RECORDED DATA:
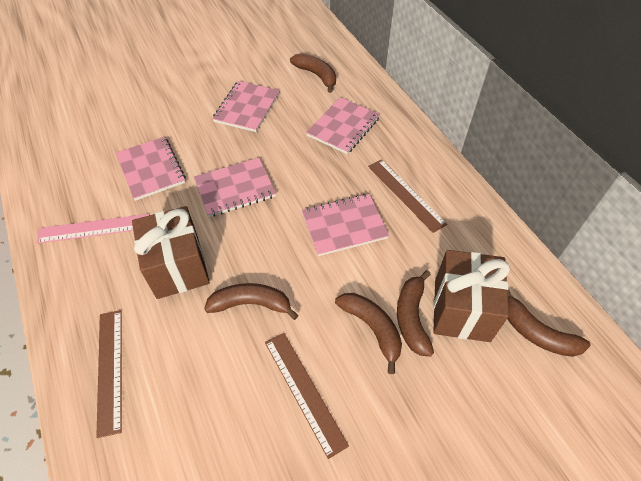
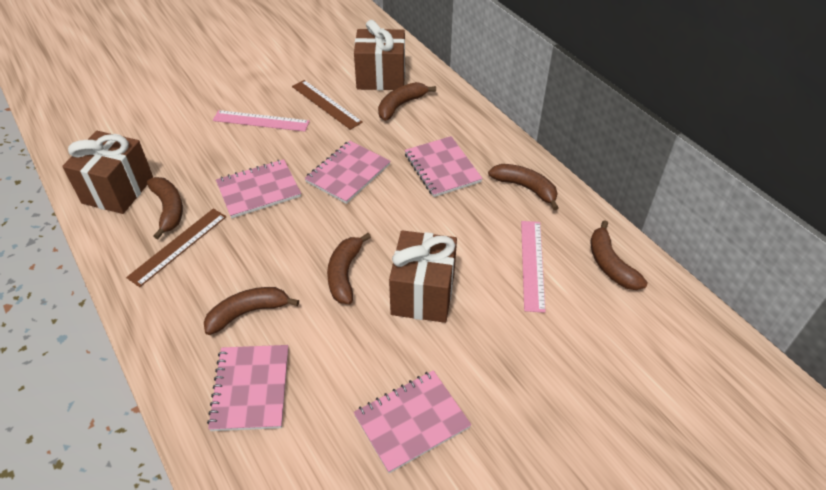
brown banana: 5 -> 6
brown gift: 2 -> 3
brown ruler: 3 -> 2
pink ruler: 1 -> 2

WORK TO BE COMPLETED: When you repeat the lines above, keep them exact and leave out each image they contain.

TASK ANSWER:
brown banana: 5 -> 6
brown gift: 2 -> 3
brown ruler: 3 -> 2
pink ruler: 1 -> 2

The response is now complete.